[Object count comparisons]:

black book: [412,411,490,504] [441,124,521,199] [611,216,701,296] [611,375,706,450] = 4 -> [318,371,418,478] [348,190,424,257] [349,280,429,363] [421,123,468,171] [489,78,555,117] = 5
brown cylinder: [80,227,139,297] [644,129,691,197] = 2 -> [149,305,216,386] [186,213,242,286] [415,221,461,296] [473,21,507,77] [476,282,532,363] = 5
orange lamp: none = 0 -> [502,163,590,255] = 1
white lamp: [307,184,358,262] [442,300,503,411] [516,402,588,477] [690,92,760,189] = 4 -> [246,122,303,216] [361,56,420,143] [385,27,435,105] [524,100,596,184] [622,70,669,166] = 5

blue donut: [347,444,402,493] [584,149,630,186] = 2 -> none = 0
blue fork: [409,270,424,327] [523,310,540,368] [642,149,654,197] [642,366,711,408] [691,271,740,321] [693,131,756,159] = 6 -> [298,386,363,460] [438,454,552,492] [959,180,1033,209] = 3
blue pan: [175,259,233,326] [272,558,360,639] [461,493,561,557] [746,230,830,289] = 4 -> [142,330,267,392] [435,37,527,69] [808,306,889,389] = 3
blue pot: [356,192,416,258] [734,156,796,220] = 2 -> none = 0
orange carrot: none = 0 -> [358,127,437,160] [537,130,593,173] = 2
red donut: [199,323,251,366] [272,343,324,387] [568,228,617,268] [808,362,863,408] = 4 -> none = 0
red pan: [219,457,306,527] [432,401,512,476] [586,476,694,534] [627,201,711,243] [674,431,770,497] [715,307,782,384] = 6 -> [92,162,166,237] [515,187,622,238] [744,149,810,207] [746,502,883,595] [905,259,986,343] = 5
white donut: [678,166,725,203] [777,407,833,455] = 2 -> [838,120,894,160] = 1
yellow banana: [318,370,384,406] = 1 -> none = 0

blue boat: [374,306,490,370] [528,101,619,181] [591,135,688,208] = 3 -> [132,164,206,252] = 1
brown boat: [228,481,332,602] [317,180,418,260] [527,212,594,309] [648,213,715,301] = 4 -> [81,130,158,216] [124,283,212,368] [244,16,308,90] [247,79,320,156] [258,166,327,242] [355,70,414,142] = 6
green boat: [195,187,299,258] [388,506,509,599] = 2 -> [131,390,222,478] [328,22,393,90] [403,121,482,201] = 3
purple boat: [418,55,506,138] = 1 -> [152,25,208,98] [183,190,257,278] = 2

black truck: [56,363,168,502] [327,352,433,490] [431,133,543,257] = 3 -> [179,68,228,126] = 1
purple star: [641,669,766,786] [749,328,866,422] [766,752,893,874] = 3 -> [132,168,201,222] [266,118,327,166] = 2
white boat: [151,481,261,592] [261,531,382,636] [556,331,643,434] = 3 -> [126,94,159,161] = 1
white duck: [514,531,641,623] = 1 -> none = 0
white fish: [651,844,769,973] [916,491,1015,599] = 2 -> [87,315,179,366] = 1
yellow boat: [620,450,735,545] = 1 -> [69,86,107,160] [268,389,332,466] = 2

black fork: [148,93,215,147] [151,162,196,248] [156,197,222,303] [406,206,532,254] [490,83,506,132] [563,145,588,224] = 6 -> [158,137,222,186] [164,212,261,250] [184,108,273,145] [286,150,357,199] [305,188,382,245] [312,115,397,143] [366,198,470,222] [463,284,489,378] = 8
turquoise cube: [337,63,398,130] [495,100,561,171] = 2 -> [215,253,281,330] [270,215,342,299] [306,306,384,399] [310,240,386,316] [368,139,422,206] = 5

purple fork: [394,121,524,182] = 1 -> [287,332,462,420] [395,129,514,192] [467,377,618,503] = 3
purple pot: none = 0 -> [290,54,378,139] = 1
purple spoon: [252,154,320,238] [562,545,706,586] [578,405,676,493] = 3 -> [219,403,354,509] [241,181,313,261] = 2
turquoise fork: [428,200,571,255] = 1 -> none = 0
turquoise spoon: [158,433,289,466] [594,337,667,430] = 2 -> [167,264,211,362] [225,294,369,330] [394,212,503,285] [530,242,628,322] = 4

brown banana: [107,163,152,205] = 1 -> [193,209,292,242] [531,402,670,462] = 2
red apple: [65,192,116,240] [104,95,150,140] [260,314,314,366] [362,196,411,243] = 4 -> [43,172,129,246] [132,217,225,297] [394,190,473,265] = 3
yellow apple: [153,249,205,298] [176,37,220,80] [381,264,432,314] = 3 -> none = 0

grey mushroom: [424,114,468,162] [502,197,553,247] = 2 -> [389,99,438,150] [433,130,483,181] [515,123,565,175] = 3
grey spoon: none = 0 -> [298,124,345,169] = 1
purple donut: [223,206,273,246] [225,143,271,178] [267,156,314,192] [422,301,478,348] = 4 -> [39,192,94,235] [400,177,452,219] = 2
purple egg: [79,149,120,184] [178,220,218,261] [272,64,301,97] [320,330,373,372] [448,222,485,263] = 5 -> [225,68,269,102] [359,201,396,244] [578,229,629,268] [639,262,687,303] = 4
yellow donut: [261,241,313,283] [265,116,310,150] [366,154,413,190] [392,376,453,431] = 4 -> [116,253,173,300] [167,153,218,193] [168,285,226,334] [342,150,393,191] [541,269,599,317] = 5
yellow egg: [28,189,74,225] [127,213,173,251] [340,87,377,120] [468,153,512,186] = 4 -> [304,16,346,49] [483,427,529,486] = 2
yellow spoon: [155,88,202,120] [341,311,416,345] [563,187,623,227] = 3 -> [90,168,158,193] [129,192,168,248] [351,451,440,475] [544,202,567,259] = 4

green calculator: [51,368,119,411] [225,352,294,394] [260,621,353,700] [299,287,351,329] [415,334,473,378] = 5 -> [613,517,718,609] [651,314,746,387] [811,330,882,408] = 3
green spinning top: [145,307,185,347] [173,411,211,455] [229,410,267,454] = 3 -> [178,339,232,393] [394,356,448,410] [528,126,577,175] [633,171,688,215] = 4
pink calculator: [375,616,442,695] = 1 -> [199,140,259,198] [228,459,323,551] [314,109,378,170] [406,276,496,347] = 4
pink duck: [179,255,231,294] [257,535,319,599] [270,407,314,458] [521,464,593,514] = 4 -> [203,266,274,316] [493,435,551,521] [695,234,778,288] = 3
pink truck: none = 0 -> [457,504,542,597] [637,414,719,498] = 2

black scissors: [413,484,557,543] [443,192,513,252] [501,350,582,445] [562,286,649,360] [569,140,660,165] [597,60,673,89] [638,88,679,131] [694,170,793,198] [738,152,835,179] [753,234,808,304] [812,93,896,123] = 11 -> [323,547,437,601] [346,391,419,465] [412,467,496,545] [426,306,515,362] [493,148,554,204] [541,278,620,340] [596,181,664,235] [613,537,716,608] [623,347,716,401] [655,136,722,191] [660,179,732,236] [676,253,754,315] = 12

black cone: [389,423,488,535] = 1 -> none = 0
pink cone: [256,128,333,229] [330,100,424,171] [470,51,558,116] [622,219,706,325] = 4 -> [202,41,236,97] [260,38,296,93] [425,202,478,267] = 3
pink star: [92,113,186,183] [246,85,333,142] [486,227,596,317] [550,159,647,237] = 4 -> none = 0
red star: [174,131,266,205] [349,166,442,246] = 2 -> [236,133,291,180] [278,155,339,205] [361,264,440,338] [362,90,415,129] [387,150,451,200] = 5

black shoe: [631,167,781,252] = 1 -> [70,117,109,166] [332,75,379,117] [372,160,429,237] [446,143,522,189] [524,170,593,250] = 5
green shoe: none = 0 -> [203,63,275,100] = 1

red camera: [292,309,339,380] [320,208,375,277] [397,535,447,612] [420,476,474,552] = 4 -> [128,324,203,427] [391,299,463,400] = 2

[What you have to do]:
Your task is to set down exactly the lines from the line containing "green shoe: none = 0 -> [203,63,275,100] = 1" to the end of the data above, including both ends.

[Solution to this problem]:
green shoe: none = 0 -> [203,63,275,100] = 1

red camera: [292,309,339,380] [320,208,375,277] [397,535,447,612] [420,476,474,552] = 4 -> [128,324,203,427] [391,299,463,400] = 2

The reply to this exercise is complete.